Task requirements. Find the line with "BARO pin SDA: D2 -> D1" in the data below, then restate it and all remaining lines exactly, adding nothing.

Before-and-after change records
>>

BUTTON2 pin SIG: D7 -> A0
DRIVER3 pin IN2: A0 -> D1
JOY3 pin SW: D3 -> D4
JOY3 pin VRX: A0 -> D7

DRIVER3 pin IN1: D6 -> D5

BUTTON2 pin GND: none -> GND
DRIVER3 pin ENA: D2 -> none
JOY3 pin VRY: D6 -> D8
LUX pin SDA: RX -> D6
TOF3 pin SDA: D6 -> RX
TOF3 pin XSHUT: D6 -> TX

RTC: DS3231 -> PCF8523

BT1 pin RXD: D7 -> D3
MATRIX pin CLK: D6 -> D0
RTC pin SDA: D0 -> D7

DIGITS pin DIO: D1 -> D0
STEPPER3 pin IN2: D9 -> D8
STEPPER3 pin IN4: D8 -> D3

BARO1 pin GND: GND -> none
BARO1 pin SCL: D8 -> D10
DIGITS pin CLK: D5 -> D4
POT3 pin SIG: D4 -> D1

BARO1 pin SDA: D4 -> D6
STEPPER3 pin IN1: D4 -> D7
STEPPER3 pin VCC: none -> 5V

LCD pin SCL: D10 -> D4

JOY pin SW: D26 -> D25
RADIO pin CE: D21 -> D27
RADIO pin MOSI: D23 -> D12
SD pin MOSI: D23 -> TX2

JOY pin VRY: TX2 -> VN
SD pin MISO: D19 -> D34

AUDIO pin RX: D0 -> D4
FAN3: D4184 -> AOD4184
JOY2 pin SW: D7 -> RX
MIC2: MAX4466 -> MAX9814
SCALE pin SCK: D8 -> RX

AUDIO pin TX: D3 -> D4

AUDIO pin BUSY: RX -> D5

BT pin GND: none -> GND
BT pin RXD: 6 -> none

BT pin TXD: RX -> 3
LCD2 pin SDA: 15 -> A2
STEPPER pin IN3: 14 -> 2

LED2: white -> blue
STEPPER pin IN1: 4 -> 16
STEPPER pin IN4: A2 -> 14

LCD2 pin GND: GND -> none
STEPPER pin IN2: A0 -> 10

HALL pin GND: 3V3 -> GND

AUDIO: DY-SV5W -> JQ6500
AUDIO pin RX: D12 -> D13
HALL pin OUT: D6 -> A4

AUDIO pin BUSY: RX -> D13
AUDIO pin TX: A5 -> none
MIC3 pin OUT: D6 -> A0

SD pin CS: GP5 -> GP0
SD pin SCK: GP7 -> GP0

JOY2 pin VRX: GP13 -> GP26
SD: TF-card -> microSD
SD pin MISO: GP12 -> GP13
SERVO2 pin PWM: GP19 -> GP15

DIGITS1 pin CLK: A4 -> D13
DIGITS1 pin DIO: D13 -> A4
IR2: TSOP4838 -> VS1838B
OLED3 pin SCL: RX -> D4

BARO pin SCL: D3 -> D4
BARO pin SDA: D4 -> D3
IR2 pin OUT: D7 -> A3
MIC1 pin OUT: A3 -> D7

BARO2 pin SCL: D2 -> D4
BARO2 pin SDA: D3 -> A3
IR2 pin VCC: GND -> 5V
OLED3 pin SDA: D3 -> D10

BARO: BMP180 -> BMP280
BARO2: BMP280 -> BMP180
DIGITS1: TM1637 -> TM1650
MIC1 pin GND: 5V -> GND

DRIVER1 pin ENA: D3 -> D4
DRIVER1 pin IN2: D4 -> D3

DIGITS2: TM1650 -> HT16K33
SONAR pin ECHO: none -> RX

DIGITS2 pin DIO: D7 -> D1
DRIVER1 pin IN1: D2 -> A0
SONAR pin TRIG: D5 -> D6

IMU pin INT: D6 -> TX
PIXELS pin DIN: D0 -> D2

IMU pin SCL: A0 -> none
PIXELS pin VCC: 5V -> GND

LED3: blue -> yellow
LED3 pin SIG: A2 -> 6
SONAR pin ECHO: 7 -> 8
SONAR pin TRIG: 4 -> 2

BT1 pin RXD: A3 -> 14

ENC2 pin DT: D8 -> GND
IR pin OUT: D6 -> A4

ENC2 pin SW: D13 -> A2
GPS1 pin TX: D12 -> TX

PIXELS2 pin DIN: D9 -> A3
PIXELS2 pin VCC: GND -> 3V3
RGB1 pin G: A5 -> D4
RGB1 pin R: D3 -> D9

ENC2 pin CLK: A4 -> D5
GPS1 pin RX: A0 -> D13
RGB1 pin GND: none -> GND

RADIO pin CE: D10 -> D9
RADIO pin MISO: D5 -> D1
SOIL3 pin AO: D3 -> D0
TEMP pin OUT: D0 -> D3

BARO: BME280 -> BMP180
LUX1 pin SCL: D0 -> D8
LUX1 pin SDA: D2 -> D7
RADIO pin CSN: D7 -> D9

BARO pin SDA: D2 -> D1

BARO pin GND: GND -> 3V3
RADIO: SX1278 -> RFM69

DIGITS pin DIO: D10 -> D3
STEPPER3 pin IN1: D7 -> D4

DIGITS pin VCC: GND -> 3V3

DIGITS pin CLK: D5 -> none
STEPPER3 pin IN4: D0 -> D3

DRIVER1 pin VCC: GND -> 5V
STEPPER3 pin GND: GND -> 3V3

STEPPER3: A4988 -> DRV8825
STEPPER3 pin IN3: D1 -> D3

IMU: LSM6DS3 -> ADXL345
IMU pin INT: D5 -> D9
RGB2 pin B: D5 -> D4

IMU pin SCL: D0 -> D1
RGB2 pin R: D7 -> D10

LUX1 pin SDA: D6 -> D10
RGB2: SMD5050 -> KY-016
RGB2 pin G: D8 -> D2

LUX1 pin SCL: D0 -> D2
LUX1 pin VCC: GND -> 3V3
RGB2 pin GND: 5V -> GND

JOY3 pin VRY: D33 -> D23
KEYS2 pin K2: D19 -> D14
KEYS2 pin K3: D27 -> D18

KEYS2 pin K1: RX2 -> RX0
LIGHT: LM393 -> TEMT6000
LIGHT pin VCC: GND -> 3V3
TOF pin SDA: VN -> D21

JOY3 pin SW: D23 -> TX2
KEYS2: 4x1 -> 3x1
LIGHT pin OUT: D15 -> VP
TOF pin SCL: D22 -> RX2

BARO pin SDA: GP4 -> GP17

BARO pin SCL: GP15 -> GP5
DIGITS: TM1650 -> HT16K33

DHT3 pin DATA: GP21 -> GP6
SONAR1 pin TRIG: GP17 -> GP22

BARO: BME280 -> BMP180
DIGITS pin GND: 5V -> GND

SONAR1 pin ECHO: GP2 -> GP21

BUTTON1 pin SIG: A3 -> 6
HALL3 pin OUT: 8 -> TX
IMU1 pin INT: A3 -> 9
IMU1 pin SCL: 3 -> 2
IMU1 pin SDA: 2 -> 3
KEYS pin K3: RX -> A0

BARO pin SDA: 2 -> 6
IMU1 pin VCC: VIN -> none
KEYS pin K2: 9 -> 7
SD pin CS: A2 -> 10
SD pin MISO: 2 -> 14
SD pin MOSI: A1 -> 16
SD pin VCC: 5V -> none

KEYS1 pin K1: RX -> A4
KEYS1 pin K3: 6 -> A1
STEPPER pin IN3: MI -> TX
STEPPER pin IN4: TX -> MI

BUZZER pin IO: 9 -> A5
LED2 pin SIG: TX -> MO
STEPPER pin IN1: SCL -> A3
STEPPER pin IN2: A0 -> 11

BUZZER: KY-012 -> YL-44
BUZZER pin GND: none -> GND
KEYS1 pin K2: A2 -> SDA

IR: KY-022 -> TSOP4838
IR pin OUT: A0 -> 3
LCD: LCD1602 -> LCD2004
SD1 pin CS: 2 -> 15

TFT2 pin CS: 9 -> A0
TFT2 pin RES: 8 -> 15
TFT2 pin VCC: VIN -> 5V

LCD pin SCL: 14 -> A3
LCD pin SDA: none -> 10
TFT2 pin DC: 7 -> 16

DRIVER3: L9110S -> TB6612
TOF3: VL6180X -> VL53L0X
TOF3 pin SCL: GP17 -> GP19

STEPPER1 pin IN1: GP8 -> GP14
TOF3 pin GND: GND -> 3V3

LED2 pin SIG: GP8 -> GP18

<<

Task result.
BARO pin SDA: D2 -> D1

BARO pin GND: GND -> 3V3
RADIO: SX1278 -> RFM69

DIGITS pin DIO: D10 -> D3
STEPPER3 pin IN1: D7 -> D4

DIGITS pin VCC: GND -> 3V3

DIGITS pin CLK: D5 -> none
STEPPER3 pin IN4: D0 -> D3

DRIVER1 pin VCC: GND -> 5V
STEPPER3 pin GND: GND -> 3V3

STEPPER3: A4988 -> DRV8825
STEPPER3 pin IN3: D1 -> D3

IMU: LSM6DS3 -> ADXL345
IMU pin INT: D5 -> D9
RGB2 pin B: D5 -> D4

IMU pin SCL: D0 -> D1
RGB2 pin R: D7 -> D10

LUX1 pin SDA: D6 -> D10
RGB2: SMD5050 -> KY-016
RGB2 pin G: D8 -> D2

LUX1 pin SCL: D0 -> D2
LUX1 pin VCC: GND -> 3V3
RGB2 pin GND: 5V -> GND

JOY3 pin VRY: D33 -> D23
KEYS2 pin K2: D19 -> D14
KEYS2 pin K3: D27 -> D18

KEYS2 pin K1: RX2 -> RX0
LIGHT: LM393 -> TEMT6000
LIGHT pin VCC: GND -> 3V3
TOF pin SDA: VN -> D21

JOY3 pin SW: D23 -> TX2
KEYS2: 4x1 -> 3x1
LIGHT pin OUT: D15 -> VP
TOF pin SCL: D22 -> RX2

BARO pin SDA: GP4 -> GP17

BARO pin SCL: GP15 -> GP5
DIGITS: TM1650 -> HT16K33

DHT3 pin DATA: GP21 -> GP6
SONAR1 pin TRIG: GP17 -> GP22

BARO: BME280 -> BMP180
DIGITS pin GND: 5V -> GND

SONAR1 pin ECHO: GP2 -> GP21

BUTTON1 pin SIG: A3 -> 6
HALL3 pin OUT: 8 -> TX
IMU1 pin INT: A3 -> 9
IMU1 pin SCL: 3 -> 2
IMU1 pin SDA: 2 -> 3
KEYS pin K3: RX -> A0

BARO pin SDA: 2 -> 6
IMU1 pin VCC: VIN -> none
KEYS pin K2: 9 -> 7
SD pin CS: A2 -> 10
SD pin MISO: 2 -> 14
SD pin MOSI: A1 -> 16
SD pin VCC: 5V -> none

KEYS1 pin K1: RX -> A4
KEYS1 pin K3: 6 -> A1
STEPPER pin IN3: MI -> TX
STEPPER pin IN4: TX -> MI

BUZZER pin IO: 9 -> A5
LED2 pin SIG: TX -> MO
STEPPER pin IN1: SCL -> A3
STEPPER pin IN2: A0 -> 11

BUZZER: KY-012 -> YL-44
BUZZER pin GND: none -> GND
KEYS1 pin K2: A2 -> SDA

IR: KY-022 -> TSOP4838
IR pin OUT: A0 -> 3
LCD: LCD1602 -> LCD2004
SD1 pin CS: 2 -> 15

TFT2 pin CS: 9 -> A0
TFT2 pin RES: 8 -> 15
TFT2 pin VCC: VIN -> 5V

LCD pin SCL: 14 -> A3
LCD pin SDA: none -> 10
TFT2 pin DC: 7 -> 16

DRIVER3: L9110S -> TB6612
TOF3: VL6180X -> VL53L0X
TOF3 pin SCL: GP17 -> GP19

STEPPER1 pin IN1: GP8 -> GP14
TOF3 pin GND: GND -> 3V3

LED2 pin SIG: GP8 -> GP18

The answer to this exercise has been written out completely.